JOB: Can you retype, character for character, every line between the one containing "Seville: 5:31 -> 5:28" and the one containing "Zurich: 20:33 -> 20:37", including both of those lines?
*** ENTRIES SHOWN ***
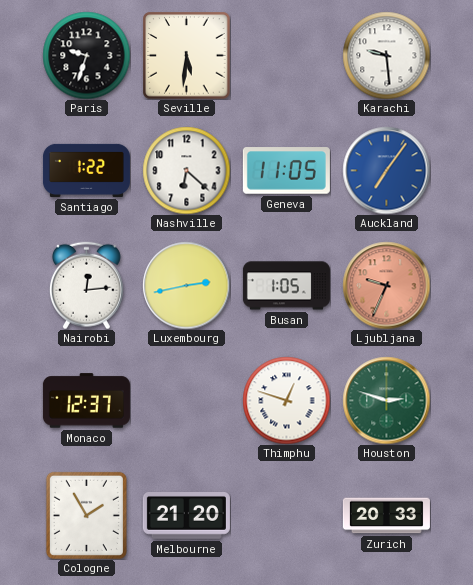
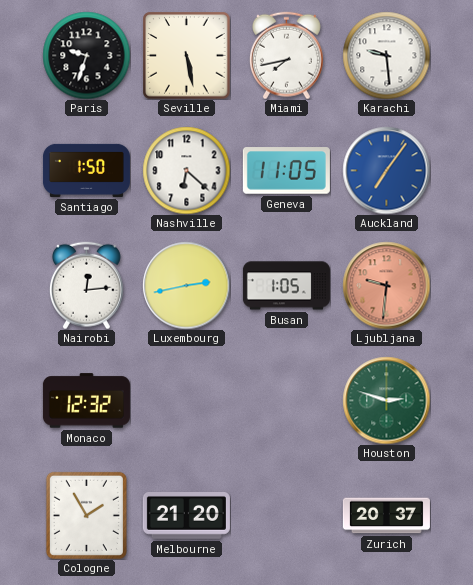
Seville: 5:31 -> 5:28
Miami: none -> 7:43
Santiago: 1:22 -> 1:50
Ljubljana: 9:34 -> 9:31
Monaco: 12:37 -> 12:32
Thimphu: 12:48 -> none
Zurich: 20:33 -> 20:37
***
*** ENTRIES SHOWN ***
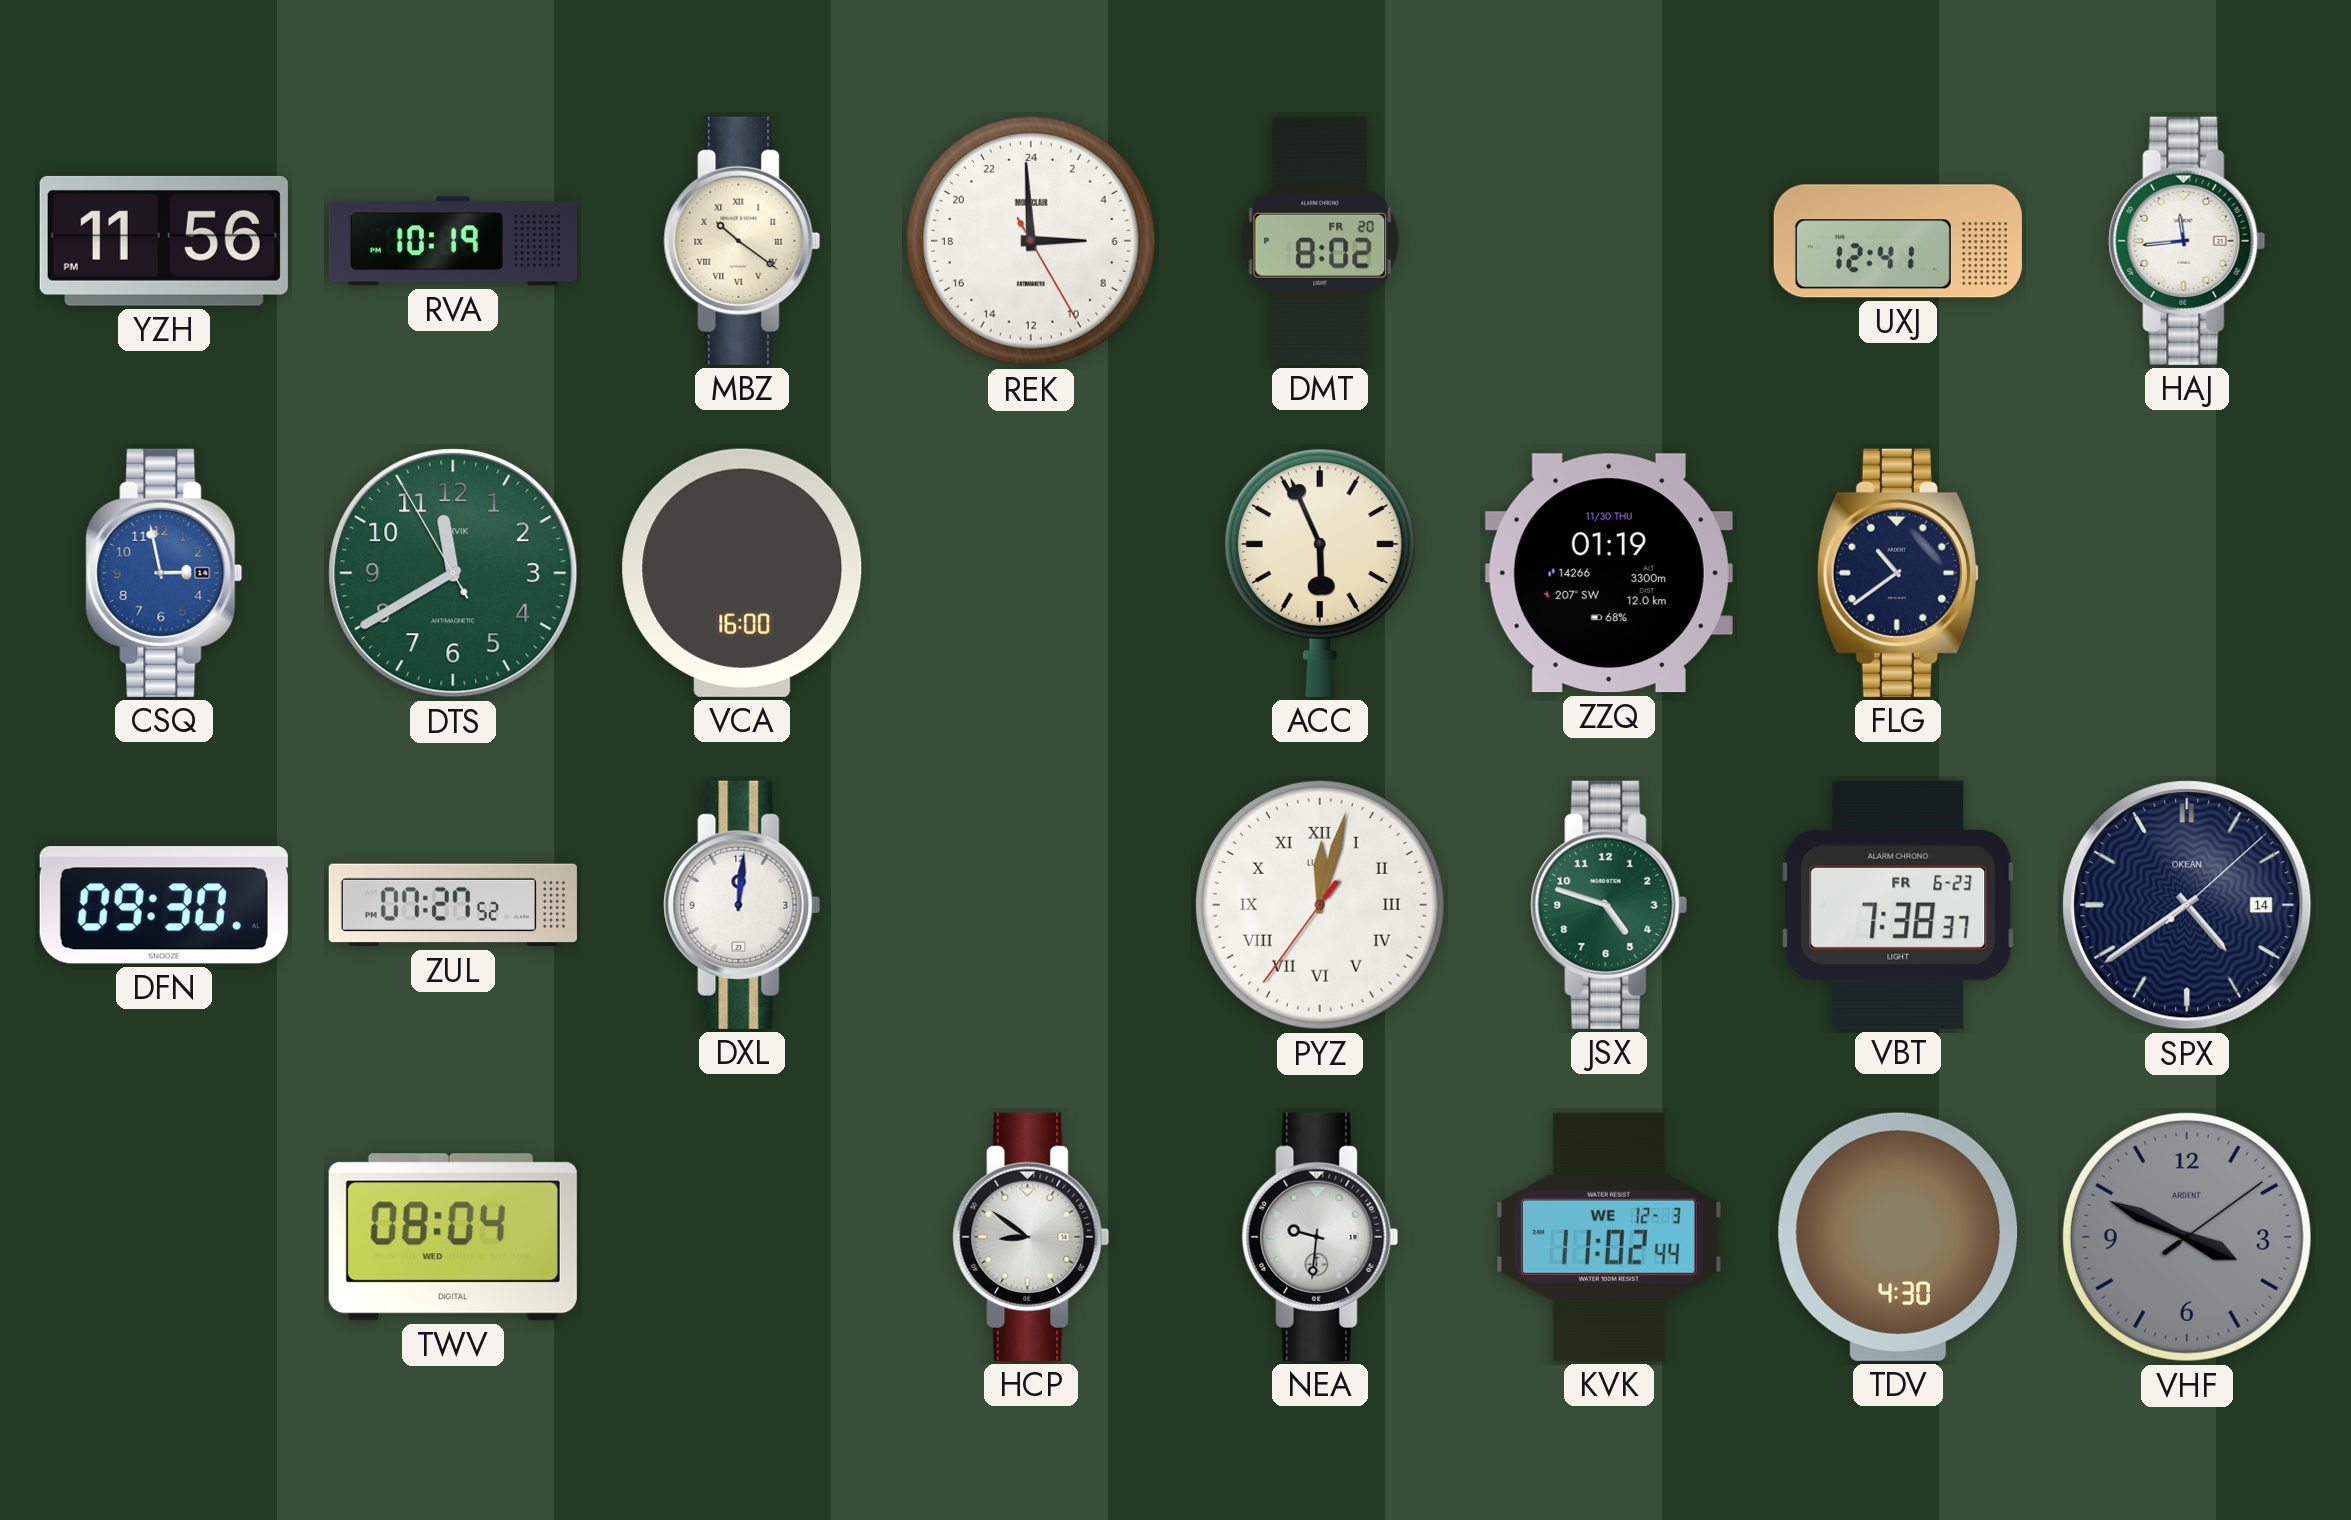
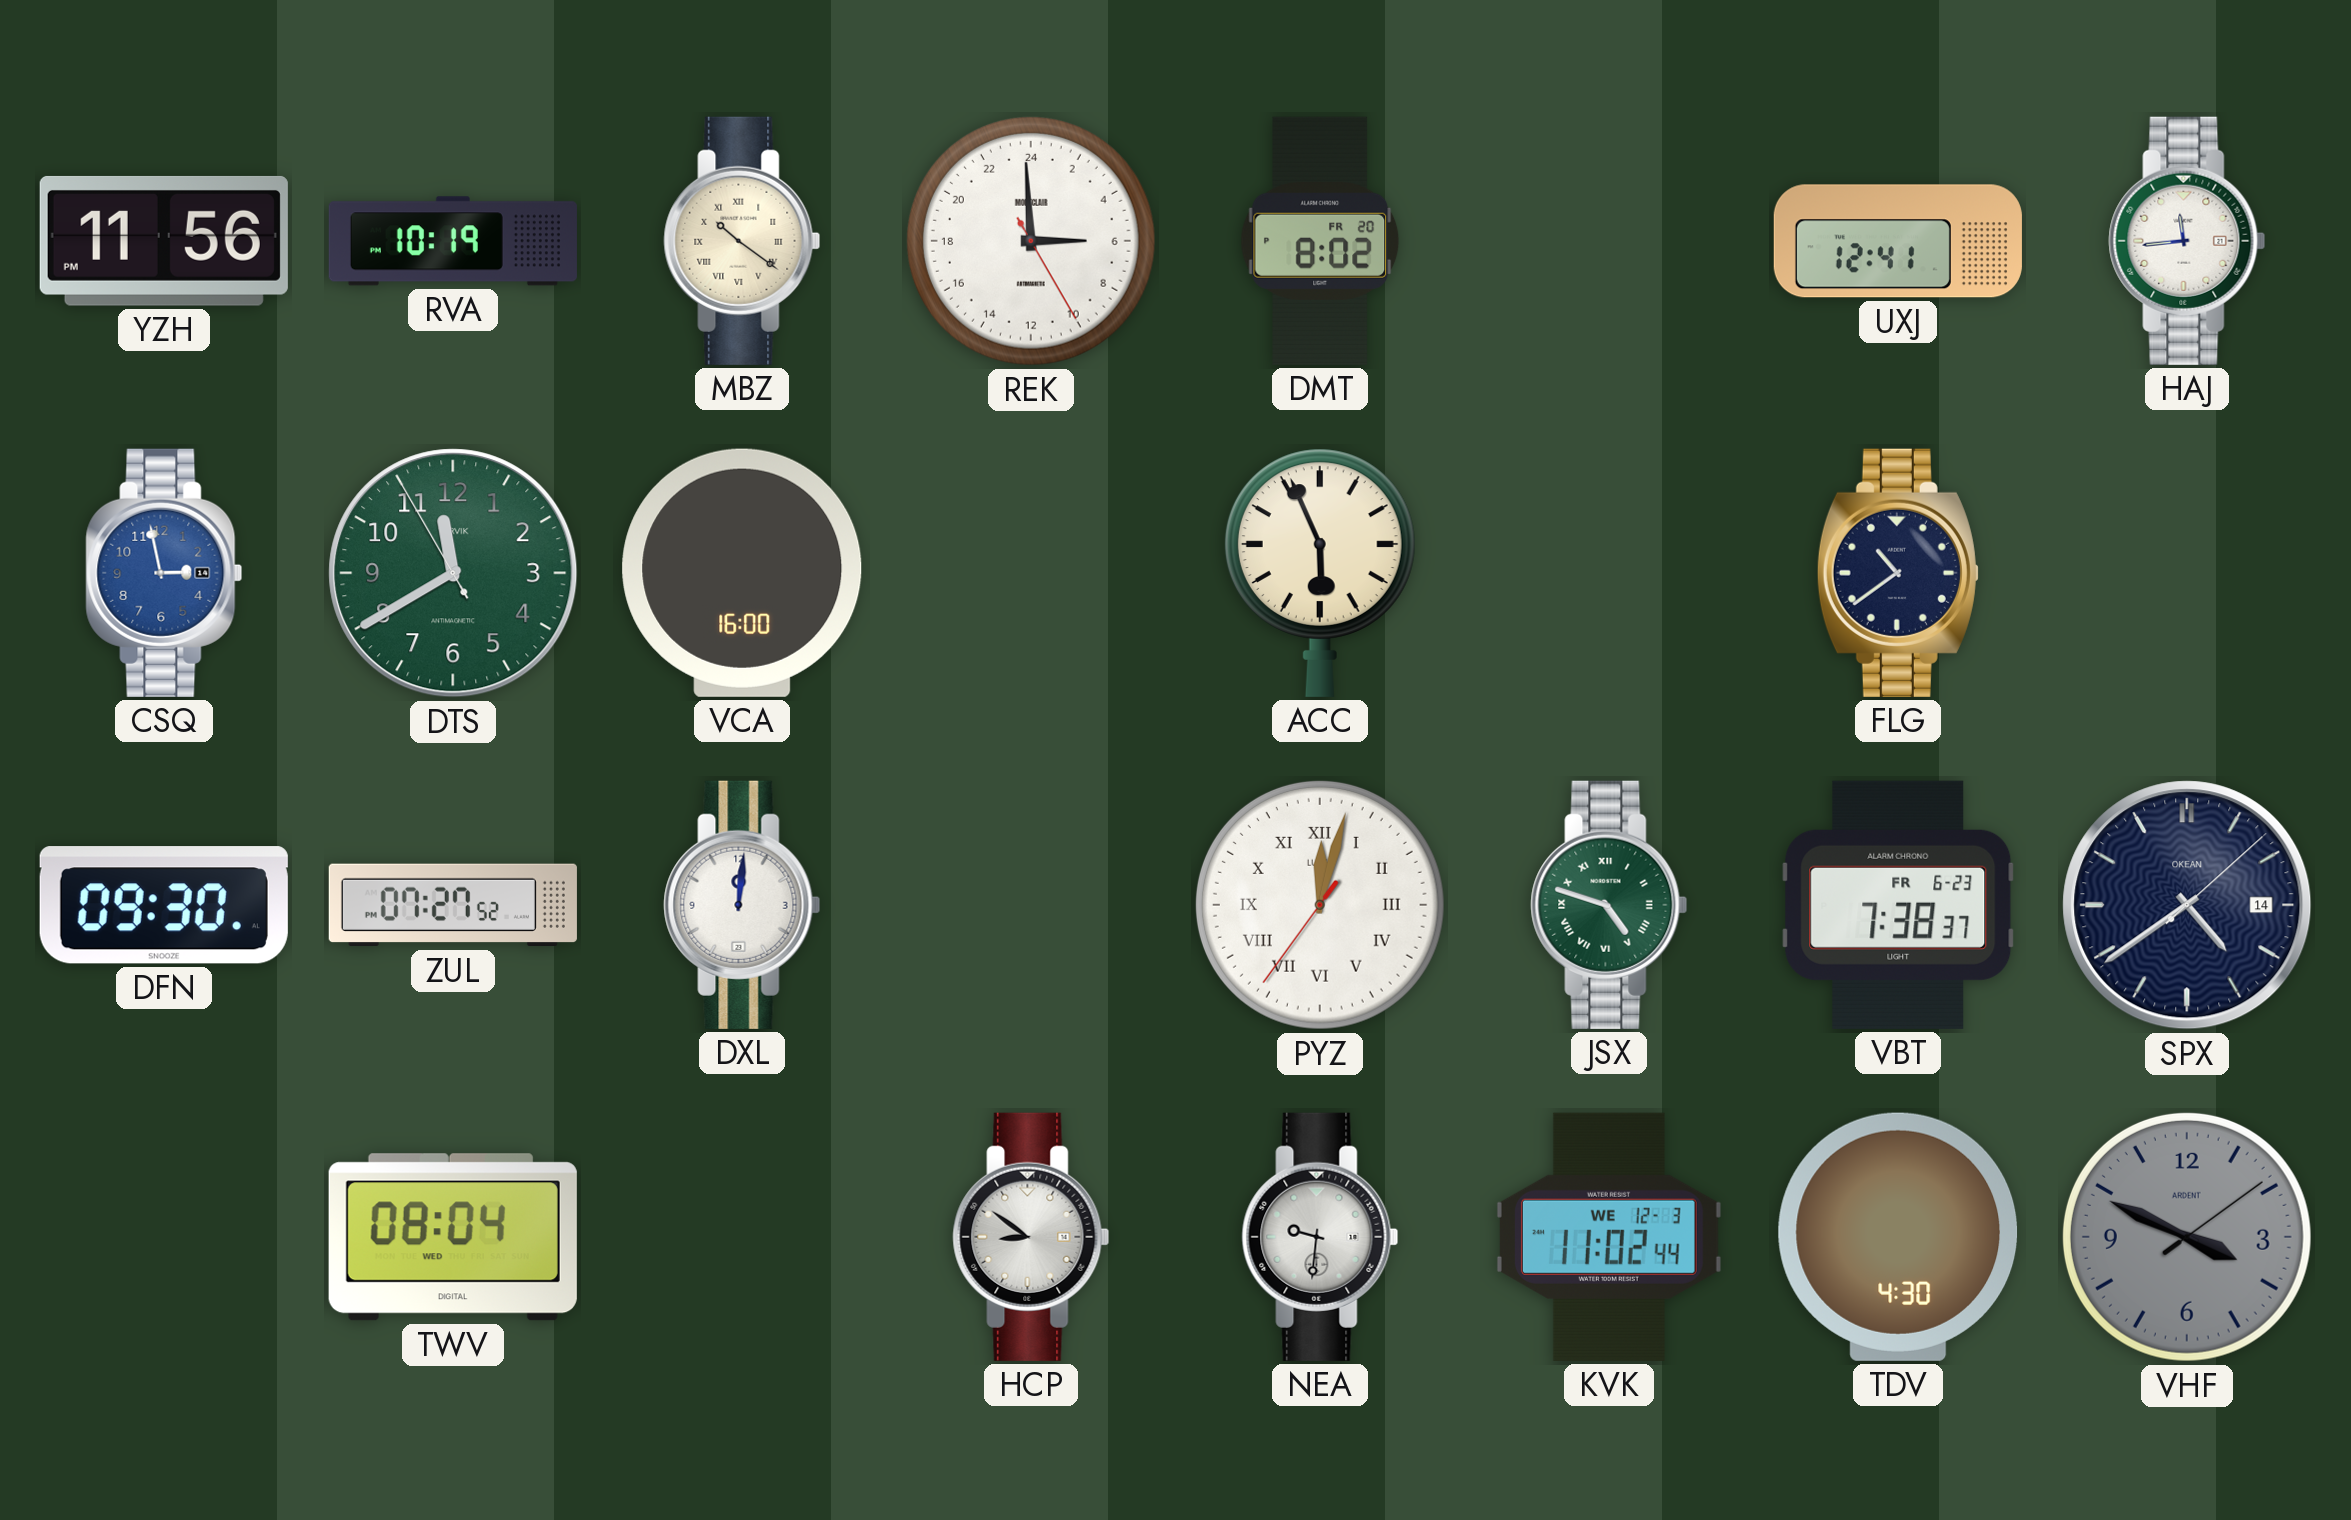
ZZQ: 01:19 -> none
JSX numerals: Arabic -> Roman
***
*** ENTRIES SHOWN ***
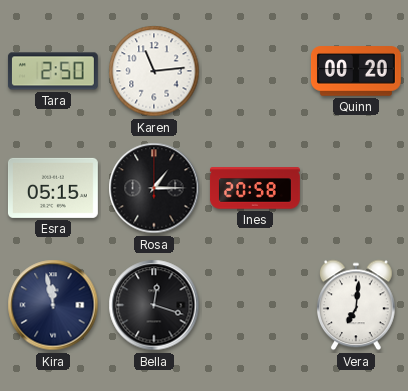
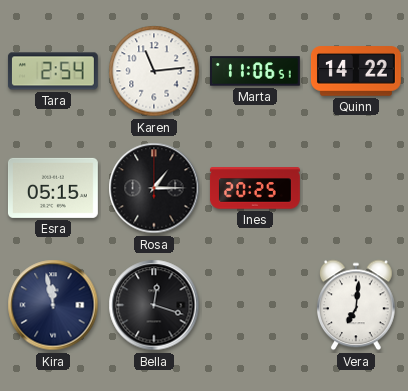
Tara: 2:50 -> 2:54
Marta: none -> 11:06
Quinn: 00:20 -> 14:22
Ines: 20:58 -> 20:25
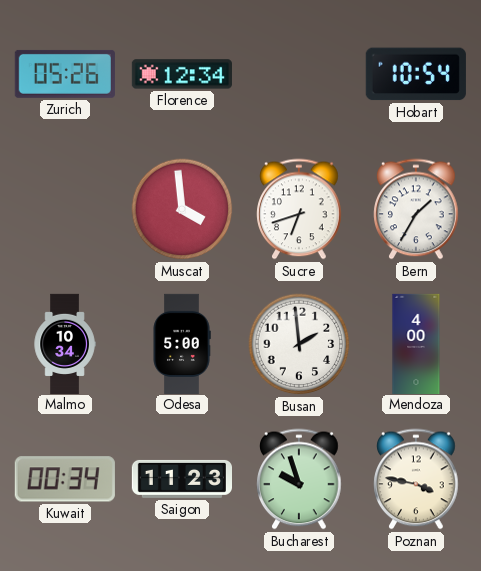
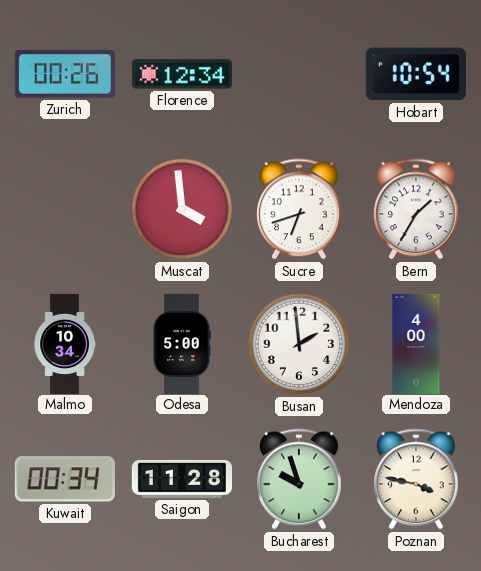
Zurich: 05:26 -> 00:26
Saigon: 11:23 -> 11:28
***
CORRECT RESULT:
Seville: 5:31 -> 5:28
Miami: none -> 7:43
Santiago: 1:22 -> 1:50
Ljubljana: 9:34 -> 9:31
Monaco: 12:37 -> 12:32
Thimphu: 12:48 -> none
Zurich: 20:33 -> 20:37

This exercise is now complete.